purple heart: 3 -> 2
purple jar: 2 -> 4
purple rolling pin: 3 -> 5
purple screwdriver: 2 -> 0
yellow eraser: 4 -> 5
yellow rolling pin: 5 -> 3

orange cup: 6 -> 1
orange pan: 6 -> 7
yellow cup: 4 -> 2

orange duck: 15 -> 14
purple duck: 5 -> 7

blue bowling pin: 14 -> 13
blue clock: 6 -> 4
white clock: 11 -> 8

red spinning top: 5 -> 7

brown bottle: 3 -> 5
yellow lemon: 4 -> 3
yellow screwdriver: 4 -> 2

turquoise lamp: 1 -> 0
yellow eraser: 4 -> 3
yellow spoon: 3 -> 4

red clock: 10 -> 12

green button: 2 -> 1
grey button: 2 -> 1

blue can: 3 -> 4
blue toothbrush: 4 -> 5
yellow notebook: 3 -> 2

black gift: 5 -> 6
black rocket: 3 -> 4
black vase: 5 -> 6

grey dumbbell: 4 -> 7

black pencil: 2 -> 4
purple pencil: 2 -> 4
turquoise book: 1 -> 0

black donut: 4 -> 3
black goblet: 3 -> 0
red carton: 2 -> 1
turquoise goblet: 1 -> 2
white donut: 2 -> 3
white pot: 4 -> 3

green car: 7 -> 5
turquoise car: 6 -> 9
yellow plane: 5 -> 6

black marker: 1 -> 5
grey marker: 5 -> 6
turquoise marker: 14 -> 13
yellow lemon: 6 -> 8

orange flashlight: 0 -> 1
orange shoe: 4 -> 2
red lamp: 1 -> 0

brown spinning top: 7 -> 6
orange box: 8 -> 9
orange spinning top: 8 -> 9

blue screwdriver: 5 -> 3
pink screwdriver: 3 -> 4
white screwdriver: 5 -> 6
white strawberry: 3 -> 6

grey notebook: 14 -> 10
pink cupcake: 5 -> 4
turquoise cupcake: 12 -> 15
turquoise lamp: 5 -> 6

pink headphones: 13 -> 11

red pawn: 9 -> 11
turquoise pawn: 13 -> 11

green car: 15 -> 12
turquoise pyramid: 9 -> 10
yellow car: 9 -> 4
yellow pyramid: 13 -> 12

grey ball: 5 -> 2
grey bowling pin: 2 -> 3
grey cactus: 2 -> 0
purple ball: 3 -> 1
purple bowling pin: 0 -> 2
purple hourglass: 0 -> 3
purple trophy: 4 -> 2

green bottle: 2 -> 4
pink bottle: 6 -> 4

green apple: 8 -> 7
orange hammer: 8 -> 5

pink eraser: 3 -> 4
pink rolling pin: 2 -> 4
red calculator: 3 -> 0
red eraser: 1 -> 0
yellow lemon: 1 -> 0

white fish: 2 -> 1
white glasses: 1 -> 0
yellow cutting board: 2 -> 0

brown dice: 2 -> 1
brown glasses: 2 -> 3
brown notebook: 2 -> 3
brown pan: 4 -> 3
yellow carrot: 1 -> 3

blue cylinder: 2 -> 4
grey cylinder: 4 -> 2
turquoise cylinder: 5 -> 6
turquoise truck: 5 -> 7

# # # #

- _The problem_
Produce a word-for-word copy of everything above from the line holding "black vase: 5 -> 6" down to the line holding "grey ball: 5 -> 2", with both of those lines kept.

- _Written solution_
black vase: 5 -> 6

grey dumbbell: 4 -> 7

black pencil: 2 -> 4
purple pencil: 2 -> 4
turquoise book: 1 -> 0

black donut: 4 -> 3
black goblet: 3 -> 0
red carton: 2 -> 1
turquoise goblet: 1 -> 2
white donut: 2 -> 3
white pot: 4 -> 3

green car: 7 -> 5
turquoise car: 6 -> 9
yellow plane: 5 -> 6

black marker: 1 -> 5
grey marker: 5 -> 6
turquoise marker: 14 -> 13
yellow lemon: 6 -> 8

orange flashlight: 0 -> 1
orange shoe: 4 -> 2
red lamp: 1 -> 0

brown spinning top: 7 -> 6
orange box: 8 -> 9
orange spinning top: 8 -> 9

blue screwdriver: 5 -> 3
pink screwdriver: 3 -> 4
white screwdriver: 5 -> 6
white strawberry: 3 -> 6

grey notebook: 14 -> 10
pink cupcake: 5 -> 4
turquoise cupcake: 12 -> 15
turquoise lamp: 5 -> 6

pink headphones: 13 -> 11

red pawn: 9 -> 11
turquoise pawn: 13 -> 11

green car: 15 -> 12
turquoise pyramid: 9 -> 10
yellow car: 9 -> 4
yellow pyramid: 13 -> 12

grey ball: 5 -> 2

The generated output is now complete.